- Provided data

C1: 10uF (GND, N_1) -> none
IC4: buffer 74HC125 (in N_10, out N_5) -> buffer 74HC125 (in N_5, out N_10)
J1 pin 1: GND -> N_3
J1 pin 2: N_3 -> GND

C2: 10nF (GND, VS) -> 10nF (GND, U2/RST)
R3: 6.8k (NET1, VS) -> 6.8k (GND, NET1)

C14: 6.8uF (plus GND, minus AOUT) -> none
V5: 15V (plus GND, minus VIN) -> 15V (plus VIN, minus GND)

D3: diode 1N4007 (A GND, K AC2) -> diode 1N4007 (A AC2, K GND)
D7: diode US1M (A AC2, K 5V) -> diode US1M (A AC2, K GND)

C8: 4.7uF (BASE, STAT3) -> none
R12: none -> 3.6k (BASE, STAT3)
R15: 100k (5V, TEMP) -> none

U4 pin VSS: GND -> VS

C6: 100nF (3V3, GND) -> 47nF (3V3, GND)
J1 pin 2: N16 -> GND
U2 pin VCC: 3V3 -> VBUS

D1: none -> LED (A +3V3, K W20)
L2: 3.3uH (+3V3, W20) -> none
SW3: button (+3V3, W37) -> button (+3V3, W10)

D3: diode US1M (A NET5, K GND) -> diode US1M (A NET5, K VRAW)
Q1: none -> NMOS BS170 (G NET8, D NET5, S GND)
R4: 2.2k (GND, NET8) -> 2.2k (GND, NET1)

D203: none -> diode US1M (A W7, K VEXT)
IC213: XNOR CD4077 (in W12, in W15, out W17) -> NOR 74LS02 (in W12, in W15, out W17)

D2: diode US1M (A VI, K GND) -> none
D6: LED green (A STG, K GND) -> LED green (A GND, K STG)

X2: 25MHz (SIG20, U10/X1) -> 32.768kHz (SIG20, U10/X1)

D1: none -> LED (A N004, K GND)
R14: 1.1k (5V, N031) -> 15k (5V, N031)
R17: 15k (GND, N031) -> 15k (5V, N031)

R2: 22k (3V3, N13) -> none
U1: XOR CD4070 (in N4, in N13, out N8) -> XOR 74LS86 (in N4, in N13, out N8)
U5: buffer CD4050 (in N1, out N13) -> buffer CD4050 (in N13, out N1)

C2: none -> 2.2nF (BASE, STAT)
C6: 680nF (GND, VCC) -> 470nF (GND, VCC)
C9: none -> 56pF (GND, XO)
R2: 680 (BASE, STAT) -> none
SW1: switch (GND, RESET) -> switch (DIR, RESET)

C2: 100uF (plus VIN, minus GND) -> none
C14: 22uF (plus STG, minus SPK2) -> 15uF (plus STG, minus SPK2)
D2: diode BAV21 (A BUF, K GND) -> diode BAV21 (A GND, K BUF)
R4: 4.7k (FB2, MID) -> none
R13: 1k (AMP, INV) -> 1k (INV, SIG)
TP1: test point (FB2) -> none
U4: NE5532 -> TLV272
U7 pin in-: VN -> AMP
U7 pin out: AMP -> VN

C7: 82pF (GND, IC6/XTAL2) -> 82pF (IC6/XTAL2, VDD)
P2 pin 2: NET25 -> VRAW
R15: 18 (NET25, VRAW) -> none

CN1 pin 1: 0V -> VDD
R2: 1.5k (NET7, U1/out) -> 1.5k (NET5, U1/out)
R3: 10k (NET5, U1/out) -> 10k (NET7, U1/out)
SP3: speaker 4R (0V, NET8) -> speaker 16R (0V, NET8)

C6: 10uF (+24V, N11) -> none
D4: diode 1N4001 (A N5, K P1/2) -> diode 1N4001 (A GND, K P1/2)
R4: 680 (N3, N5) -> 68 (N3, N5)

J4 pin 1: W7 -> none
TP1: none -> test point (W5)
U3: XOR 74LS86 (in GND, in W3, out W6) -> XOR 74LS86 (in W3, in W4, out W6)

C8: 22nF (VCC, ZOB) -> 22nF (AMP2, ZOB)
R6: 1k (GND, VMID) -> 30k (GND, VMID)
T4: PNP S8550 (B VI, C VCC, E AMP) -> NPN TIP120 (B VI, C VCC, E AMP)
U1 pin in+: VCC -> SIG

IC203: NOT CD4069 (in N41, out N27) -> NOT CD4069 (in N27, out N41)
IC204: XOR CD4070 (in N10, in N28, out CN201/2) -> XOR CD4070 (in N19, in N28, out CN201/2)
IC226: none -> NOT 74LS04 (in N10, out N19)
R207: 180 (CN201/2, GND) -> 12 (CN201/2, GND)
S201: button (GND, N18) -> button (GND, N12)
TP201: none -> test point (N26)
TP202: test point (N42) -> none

- Work task
Where the records above contain a line with "R207: 180 (CN201/2, GND) -> 12 (CN201/2, GND)", repeat that line and each later line through the end, exactly, and nothing more.

- Your response
R207: 180 (CN201/2, GND) -> 12 (CN201/2, GND)
S201: button (GND, N18) -> button (GND, N12)
TP201: none -> test point (N26)
TP202: test point (N42) -> none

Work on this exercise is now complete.